▶ _Supplied material_:
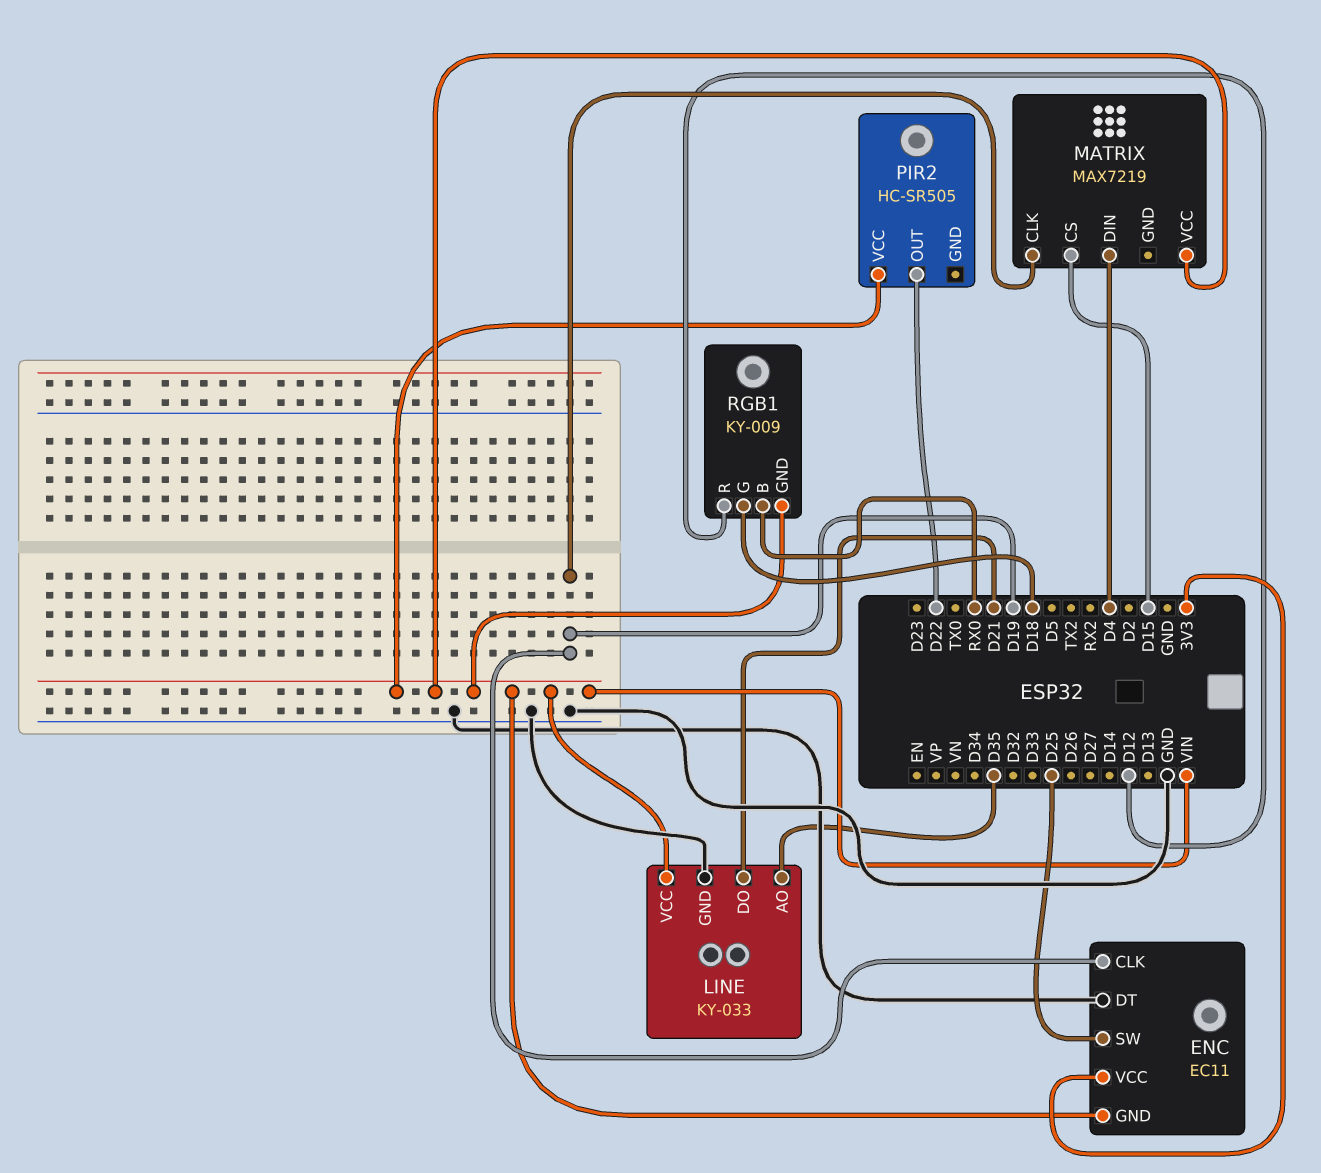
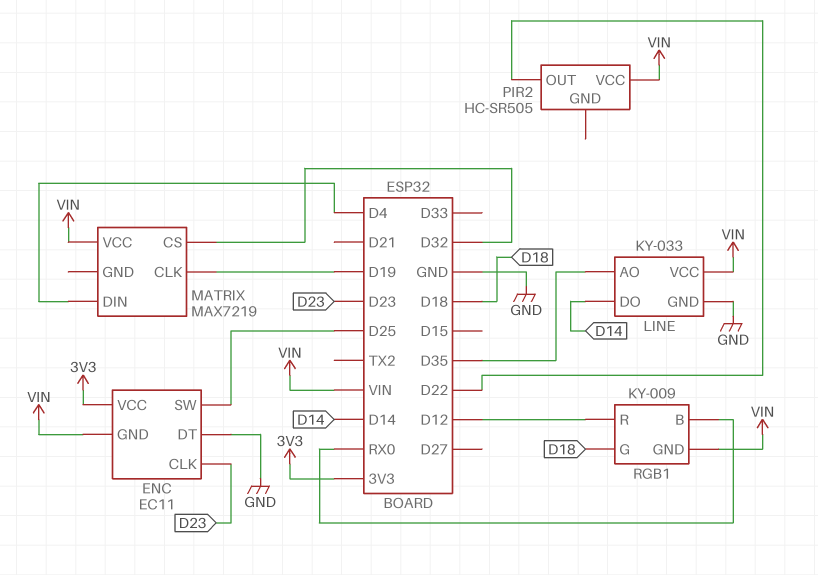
ENC pin CLK: D19 -> D23
LINE pin DO: D21 -> D14
MATRIX pin CS: D15 -> D32

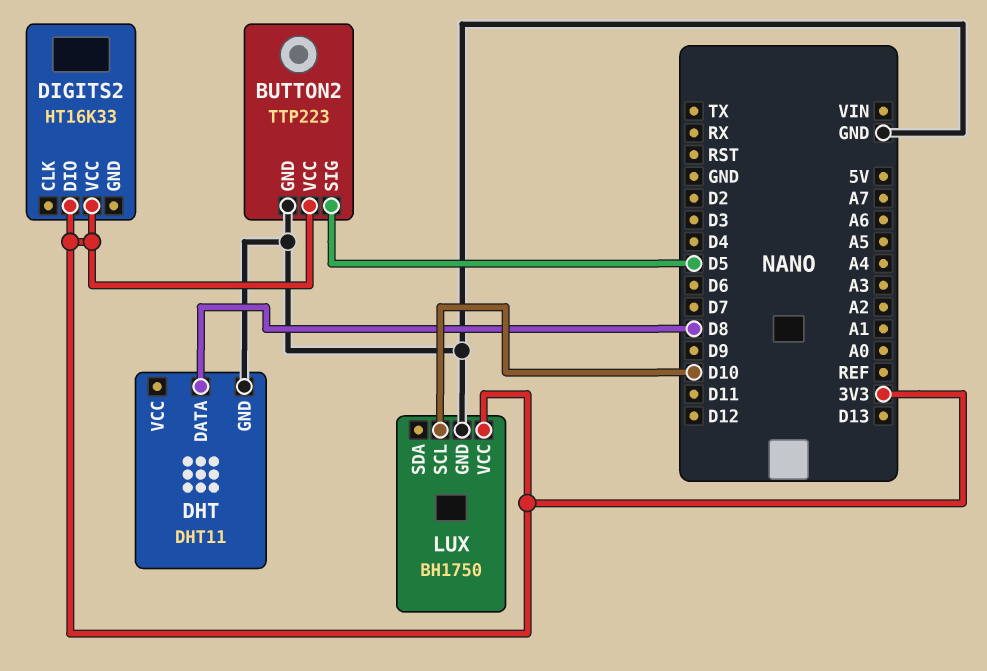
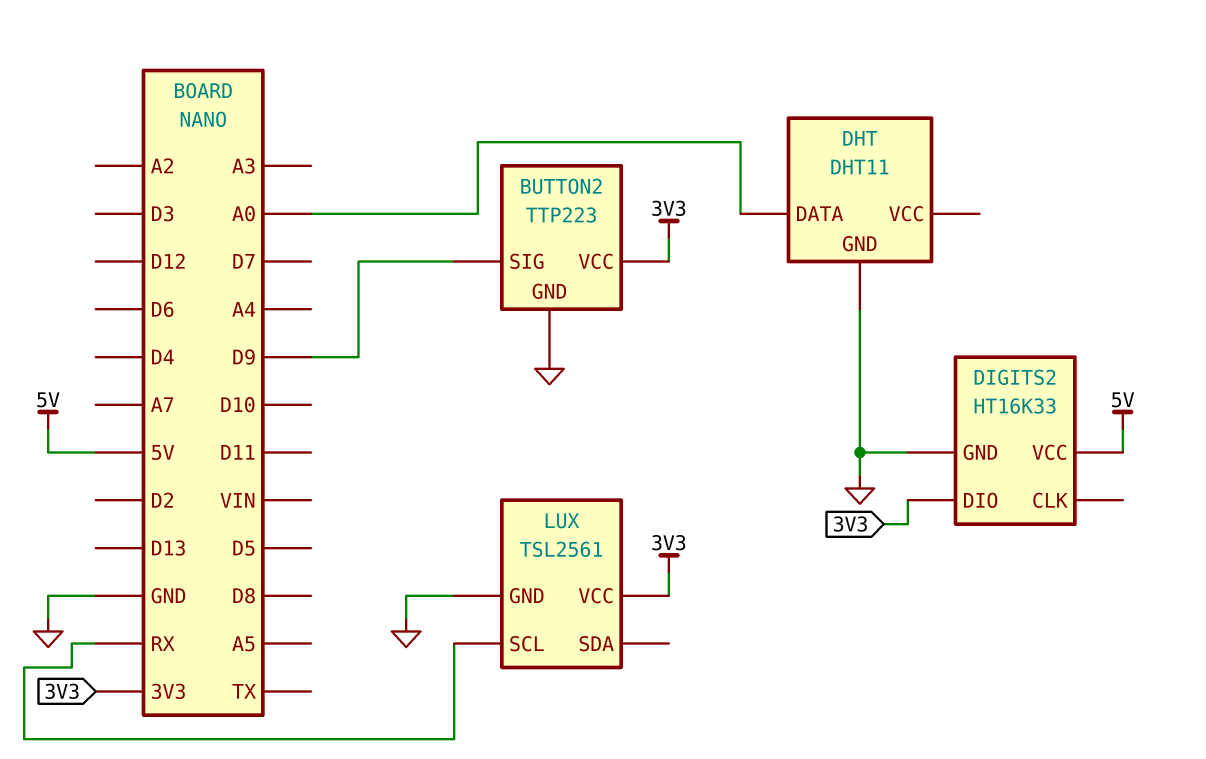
BUTTON2 pin SIG: D5 -> D9
DHT pin DATA: D8 -> A0
DIGITS2 pin GND: none -> GND
DIGITS2 pin VCC: 3V3 -> 5V
LUX: BH1750 -> TSL2561
LUX pin SCL: D10 -> RX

▶ _Task brief_: Beginning with the line that holds "DHT pin DATA: D8 -> A0" and ending with the last line of the material, output each line exactly and nothing beyond them.

▶ _Response to this task_:
DHT pin DATA: D8 -> A0
DIGITS2 pin GND: none -> GND
DIGITS2 pin VCC: 3V3 -> 5V
LUX: BH1750 -> TSL2561
LUX pin SCL: D10 -> RX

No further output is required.